Multi-step shape changes
+---+

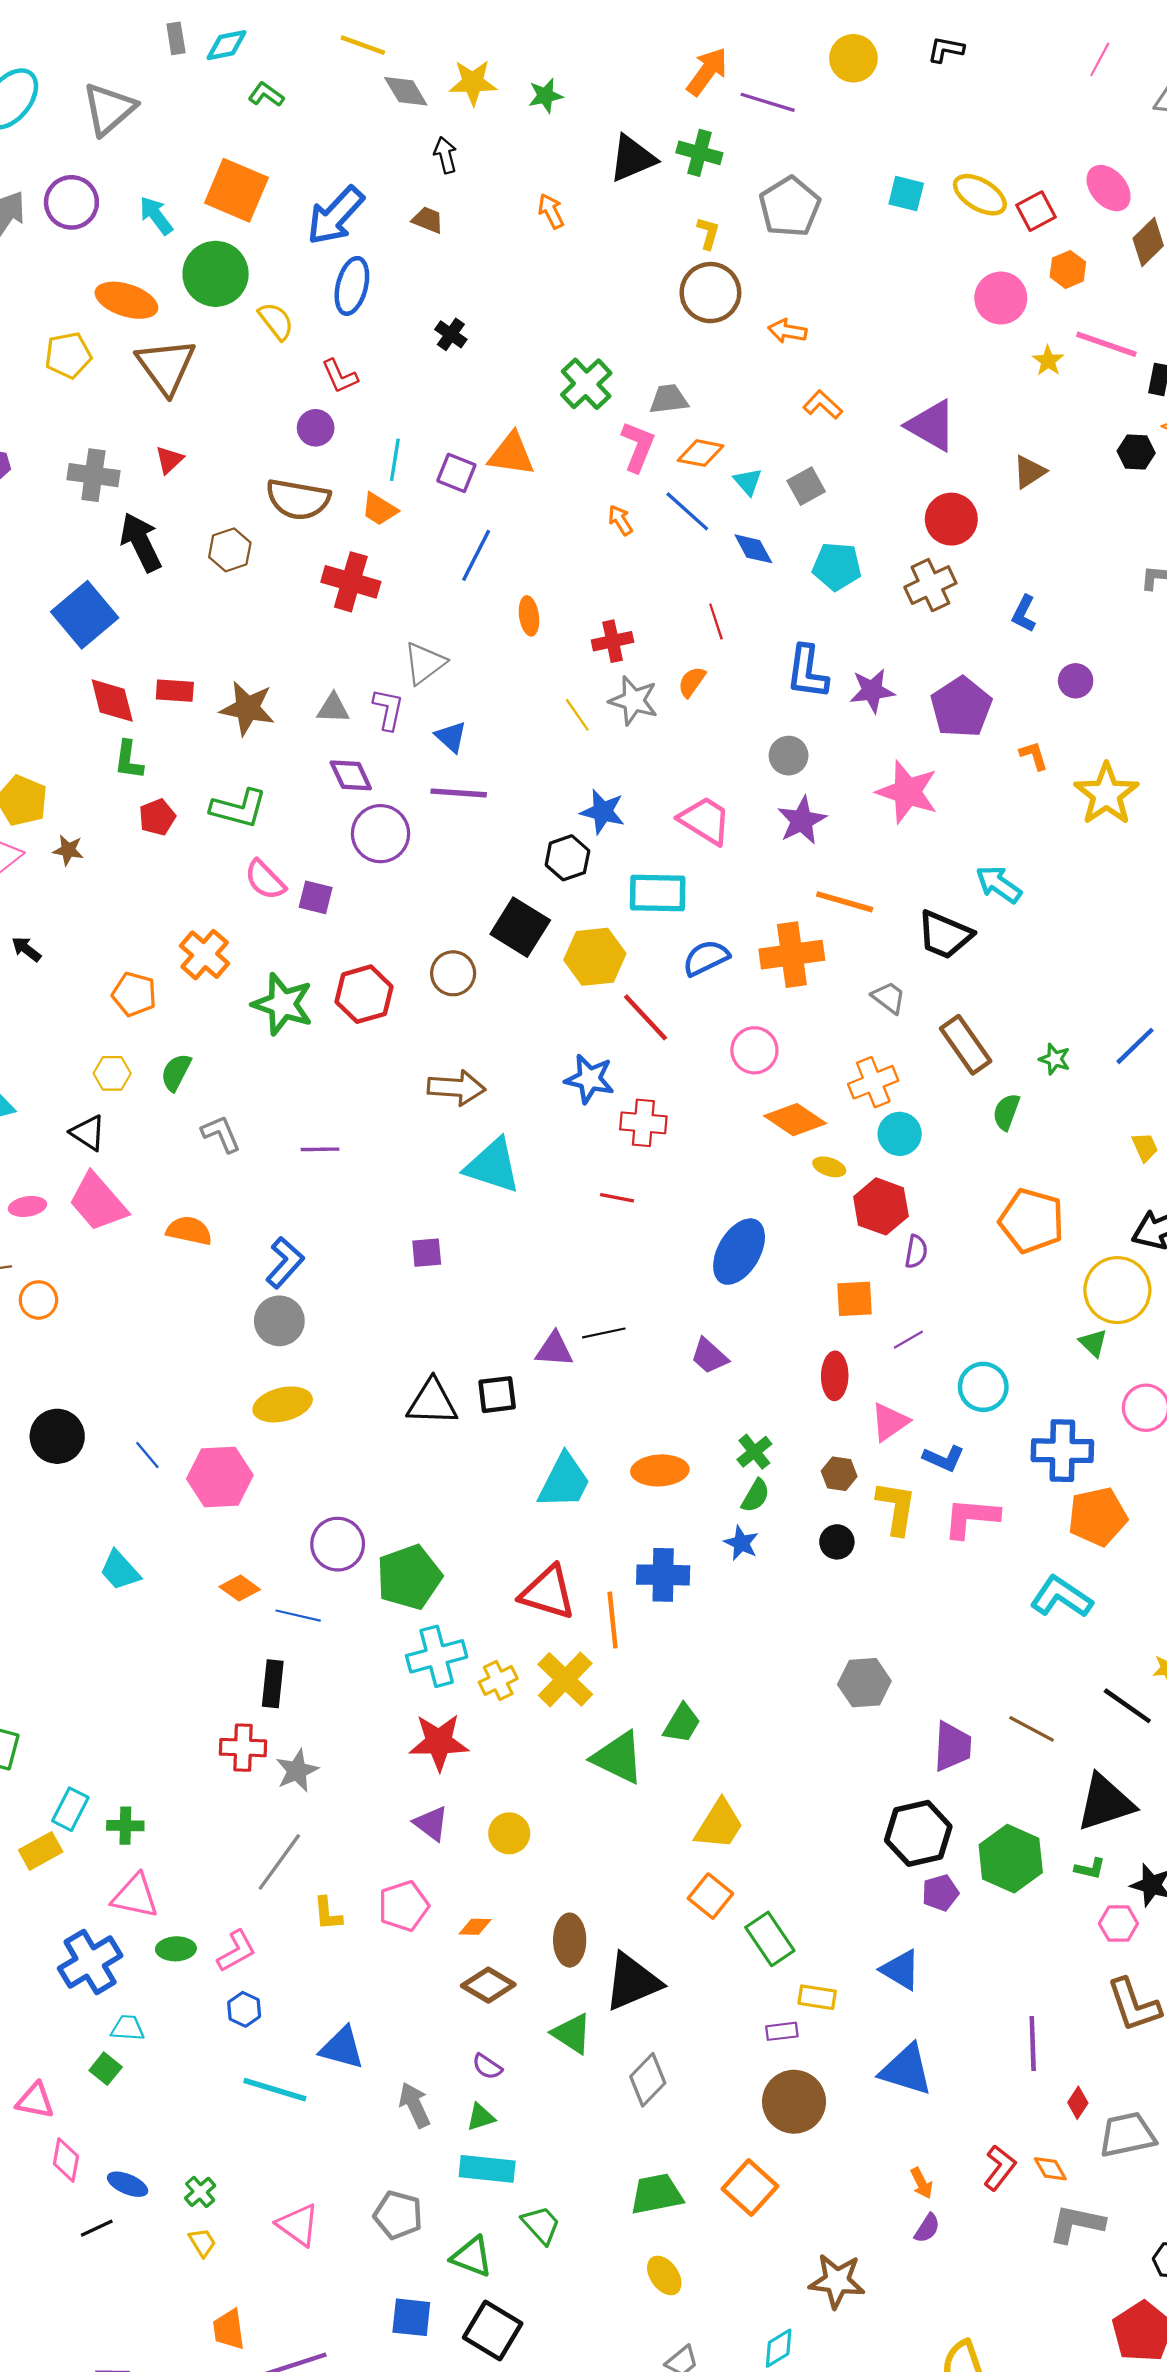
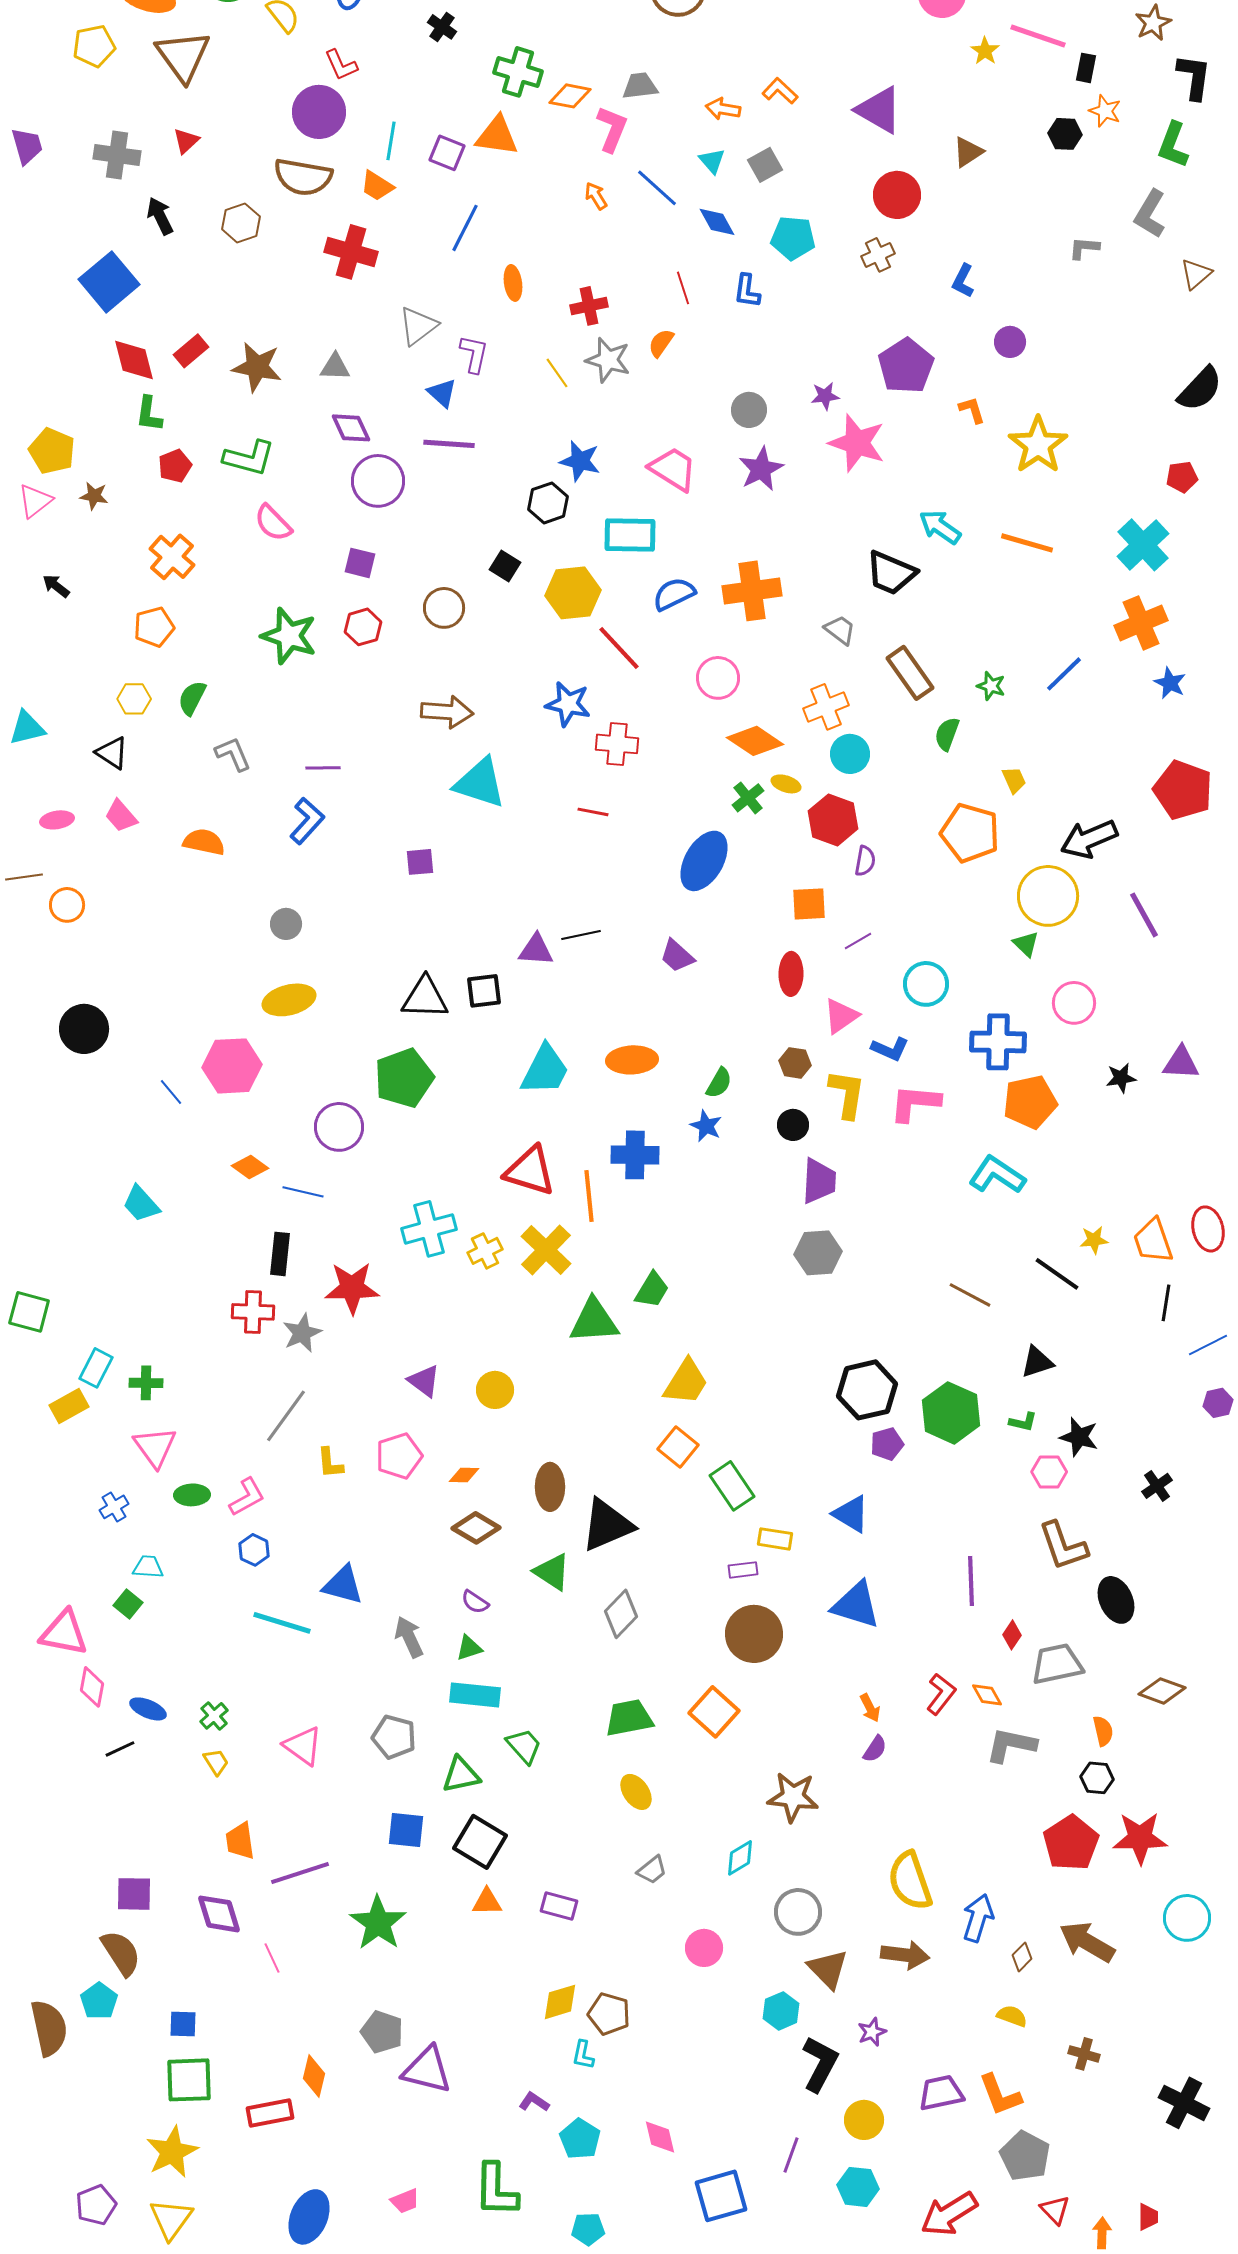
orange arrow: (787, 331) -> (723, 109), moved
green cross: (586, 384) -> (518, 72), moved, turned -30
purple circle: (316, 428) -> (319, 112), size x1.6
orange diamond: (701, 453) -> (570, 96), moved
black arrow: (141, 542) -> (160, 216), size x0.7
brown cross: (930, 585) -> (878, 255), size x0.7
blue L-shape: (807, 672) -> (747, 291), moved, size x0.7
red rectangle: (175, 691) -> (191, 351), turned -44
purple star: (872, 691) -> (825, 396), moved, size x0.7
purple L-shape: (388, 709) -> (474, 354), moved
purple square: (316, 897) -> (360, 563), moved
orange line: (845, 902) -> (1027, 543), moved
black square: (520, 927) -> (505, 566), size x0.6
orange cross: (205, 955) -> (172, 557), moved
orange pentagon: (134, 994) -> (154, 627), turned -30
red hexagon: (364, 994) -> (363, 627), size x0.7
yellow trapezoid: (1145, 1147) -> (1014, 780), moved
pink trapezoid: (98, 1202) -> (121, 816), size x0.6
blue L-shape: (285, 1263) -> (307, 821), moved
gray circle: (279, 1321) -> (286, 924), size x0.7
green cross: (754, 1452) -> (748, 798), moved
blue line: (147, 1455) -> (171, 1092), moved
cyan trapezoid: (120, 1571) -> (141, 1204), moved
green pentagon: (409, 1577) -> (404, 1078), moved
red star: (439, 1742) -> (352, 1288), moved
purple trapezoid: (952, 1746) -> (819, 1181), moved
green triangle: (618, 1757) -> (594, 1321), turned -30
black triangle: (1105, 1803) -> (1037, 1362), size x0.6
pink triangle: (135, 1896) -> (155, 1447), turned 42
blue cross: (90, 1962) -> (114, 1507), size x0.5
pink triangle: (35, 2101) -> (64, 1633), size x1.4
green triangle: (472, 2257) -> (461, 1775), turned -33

+---+

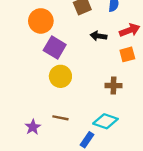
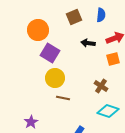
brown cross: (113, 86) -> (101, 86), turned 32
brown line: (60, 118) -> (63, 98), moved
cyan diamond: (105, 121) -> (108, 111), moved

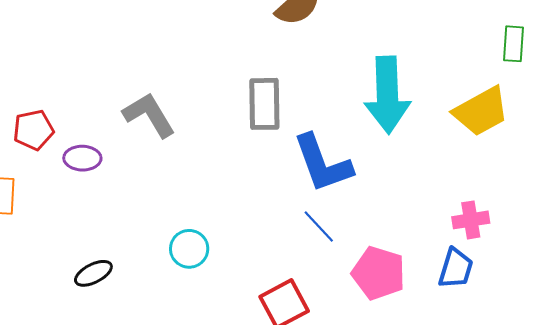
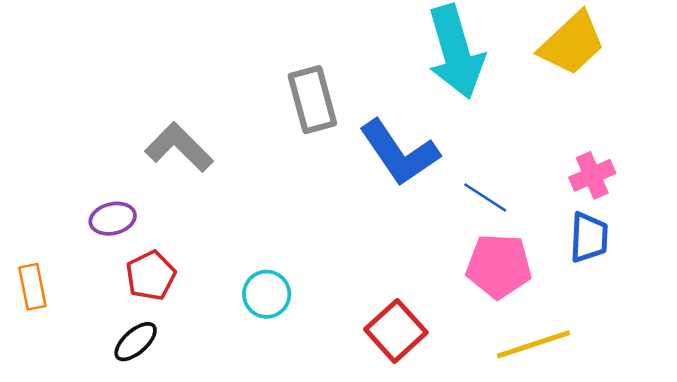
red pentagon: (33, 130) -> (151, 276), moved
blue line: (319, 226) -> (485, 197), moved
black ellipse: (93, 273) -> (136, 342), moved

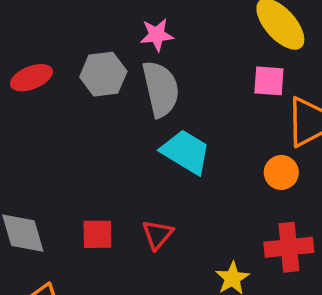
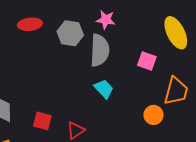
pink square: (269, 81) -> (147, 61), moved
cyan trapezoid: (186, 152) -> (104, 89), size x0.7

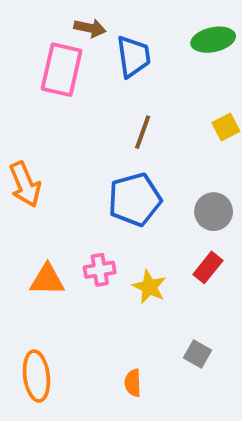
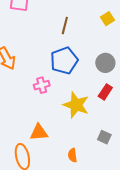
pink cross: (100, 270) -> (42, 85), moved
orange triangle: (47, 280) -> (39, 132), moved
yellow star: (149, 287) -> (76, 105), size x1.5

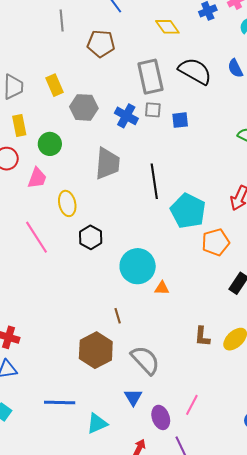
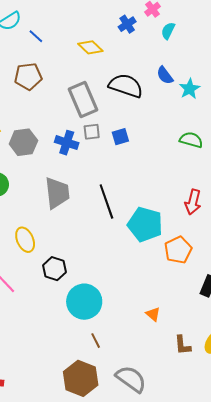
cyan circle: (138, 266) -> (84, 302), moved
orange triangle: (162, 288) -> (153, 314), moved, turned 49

+---+

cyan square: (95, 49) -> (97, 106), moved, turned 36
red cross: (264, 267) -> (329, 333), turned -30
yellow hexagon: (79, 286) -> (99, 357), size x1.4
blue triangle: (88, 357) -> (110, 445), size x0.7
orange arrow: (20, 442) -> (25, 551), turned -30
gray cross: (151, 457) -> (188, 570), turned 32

+---+

= What the task asks =
Going through the entries above, show each line that contains "brown".

= Output for this task =
brown cross: (930, 585) -> (878, 255), size x0.7
brown cross: (113, 86) -> (101, 86), turned 32
brown line: (60, 118) -> (63, 98), moved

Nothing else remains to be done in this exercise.